### Work instructions
From the records below, please repeat exactly the line that has "- spun: yellow_trophy", the line that has "camera: 175 degrees right, 10 degrees up", and every line between them, and nothing else.

------ Provided data ------

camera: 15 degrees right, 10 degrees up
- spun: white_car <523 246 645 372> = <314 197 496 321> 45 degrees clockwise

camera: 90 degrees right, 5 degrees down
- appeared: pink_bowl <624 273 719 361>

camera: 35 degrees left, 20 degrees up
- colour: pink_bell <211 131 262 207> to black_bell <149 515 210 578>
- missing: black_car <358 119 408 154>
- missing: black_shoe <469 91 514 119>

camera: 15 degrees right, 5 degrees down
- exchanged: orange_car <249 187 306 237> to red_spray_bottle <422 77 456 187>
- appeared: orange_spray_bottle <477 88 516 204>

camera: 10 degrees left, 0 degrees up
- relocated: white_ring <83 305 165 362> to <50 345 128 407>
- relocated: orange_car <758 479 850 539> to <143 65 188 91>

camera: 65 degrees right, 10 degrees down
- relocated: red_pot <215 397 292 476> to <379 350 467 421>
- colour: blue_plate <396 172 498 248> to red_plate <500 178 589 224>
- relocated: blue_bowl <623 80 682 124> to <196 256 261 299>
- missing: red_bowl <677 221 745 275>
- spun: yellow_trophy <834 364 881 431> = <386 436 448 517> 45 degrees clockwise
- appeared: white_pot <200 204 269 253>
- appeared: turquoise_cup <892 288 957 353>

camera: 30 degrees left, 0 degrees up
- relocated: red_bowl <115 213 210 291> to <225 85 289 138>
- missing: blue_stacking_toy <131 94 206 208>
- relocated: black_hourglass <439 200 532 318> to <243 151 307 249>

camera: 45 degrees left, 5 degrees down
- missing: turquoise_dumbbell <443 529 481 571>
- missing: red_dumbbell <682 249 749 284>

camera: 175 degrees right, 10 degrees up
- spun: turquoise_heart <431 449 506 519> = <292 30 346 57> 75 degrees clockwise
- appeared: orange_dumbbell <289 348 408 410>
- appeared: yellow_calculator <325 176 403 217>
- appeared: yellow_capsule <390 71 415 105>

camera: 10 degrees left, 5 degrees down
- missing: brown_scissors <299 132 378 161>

------

### Solution
- spun: yellow_trophy <834 364 881 431> = <386 436 448 517> 45 degrees clockwise
- appeared: white_pot <200 204 269 253>
- appeared: turquoise_cup <892 288 957 353>

camera: 30 degrees left, 0 degrees up
- relocated: red_bowl <115 213 210 291> to <225 85 289 138>
- missing: blue_stacking_toy <131 94 206 208>
- relocated: black_hourglass <439 200 532 318> to <243 151 307 249>

camera: 45 degrees left, 5 degrees down
- missing: turquoise_dumbbell <443 529 481 571>
- missing: red_dumbbell <682 249 749 284>

camera: 175 degrees right, 10 degrees up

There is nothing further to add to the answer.